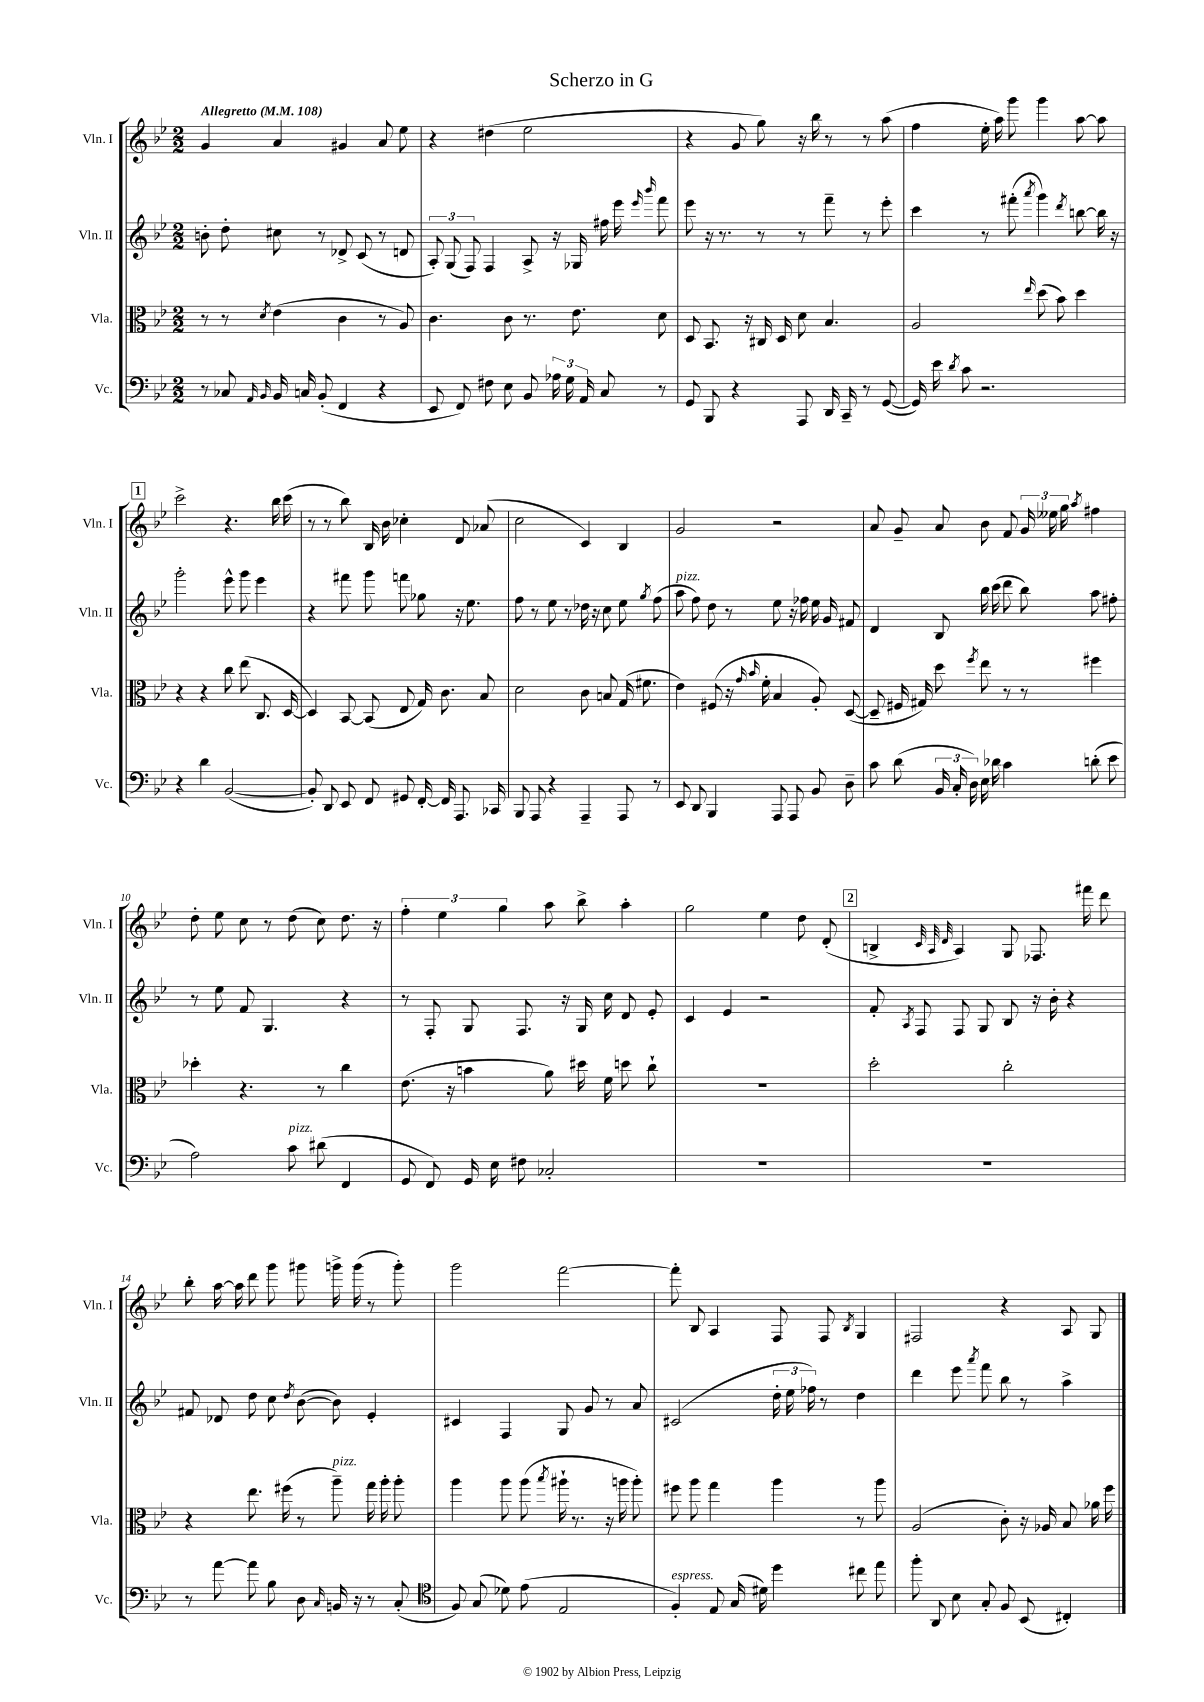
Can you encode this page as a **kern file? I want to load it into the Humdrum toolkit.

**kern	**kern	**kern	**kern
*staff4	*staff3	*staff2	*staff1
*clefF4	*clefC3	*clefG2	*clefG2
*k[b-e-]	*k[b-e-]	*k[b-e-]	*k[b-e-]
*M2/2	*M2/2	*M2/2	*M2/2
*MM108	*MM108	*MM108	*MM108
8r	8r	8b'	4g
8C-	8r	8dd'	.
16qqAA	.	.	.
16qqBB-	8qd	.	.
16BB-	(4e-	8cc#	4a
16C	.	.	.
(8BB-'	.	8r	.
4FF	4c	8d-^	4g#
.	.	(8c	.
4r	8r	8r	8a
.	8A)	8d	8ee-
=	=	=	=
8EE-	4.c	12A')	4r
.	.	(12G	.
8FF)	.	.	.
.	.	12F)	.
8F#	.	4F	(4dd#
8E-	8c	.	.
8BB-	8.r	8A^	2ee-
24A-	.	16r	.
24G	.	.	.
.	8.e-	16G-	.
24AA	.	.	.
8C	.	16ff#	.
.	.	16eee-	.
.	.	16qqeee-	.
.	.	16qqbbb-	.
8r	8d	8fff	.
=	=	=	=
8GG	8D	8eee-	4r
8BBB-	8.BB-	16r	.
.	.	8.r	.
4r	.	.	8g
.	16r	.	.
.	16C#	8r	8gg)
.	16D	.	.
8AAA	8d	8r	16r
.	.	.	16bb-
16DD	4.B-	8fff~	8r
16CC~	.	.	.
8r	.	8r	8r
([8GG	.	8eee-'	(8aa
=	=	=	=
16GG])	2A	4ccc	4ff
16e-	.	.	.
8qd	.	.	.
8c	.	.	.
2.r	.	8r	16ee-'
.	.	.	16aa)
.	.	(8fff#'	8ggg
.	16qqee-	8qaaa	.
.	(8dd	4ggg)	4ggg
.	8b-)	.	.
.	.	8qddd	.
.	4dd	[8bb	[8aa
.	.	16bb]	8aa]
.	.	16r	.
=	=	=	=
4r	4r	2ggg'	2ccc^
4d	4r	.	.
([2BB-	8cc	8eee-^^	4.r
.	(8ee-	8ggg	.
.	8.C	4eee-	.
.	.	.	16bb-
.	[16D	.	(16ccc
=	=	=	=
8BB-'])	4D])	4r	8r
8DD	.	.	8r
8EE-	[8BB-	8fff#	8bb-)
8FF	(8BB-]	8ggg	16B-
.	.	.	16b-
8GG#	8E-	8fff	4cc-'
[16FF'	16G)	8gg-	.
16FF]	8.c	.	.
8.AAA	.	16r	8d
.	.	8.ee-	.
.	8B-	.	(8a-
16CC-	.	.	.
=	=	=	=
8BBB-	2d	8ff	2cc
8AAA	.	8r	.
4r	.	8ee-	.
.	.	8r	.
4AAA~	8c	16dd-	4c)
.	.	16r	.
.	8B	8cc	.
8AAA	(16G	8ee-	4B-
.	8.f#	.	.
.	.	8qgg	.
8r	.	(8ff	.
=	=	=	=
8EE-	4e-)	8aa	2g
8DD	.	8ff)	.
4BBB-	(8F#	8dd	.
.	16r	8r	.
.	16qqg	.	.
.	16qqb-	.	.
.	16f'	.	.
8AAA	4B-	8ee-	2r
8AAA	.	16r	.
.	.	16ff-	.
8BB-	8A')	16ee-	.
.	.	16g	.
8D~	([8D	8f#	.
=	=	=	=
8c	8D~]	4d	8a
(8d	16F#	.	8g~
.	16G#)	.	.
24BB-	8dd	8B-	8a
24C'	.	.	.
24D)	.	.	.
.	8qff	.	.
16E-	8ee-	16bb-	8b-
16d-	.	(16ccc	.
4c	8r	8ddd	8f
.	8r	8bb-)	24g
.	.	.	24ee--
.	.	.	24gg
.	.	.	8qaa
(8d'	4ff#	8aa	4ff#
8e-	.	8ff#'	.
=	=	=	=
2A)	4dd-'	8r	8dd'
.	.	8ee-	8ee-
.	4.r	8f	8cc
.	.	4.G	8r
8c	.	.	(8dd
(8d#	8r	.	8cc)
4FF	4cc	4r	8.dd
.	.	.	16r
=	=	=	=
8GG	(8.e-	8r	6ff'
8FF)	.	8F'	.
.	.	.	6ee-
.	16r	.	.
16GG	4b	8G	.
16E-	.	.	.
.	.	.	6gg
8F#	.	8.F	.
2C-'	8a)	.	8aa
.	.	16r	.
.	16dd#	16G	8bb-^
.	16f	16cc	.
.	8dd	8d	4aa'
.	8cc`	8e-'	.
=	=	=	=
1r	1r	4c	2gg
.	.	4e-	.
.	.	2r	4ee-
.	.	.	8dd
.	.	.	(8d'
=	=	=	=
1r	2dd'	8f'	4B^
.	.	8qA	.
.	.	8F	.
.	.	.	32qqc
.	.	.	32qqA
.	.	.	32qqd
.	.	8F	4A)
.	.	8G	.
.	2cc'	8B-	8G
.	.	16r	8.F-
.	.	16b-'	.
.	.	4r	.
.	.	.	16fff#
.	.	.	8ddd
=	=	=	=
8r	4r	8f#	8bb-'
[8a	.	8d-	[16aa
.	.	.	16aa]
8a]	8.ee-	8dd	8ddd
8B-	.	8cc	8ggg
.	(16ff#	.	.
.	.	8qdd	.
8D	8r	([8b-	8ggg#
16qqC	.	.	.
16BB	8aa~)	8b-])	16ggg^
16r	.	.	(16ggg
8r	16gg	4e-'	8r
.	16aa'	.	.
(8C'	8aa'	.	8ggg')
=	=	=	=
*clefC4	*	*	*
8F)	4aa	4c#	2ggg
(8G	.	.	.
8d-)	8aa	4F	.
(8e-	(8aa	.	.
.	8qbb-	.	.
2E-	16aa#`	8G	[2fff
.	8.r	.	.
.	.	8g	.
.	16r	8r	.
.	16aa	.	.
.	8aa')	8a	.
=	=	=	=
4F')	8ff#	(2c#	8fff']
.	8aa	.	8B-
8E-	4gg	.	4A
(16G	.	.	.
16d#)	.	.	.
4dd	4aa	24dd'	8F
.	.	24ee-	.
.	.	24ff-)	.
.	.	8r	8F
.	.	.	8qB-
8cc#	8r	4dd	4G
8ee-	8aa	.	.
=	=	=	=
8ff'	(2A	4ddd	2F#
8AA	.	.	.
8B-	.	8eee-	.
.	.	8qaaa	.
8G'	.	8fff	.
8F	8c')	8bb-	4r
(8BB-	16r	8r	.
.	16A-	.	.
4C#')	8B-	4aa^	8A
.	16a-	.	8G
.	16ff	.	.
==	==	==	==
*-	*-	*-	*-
========================================
Problem to solve:
Which lines of the listing contain the string "kern"? Copy out each of them in full.

Solution for this problem:
Can you encode this page as a **kern file? I want to load it into the Humdrum toolkit.
**kern	**kern	**kern	**kern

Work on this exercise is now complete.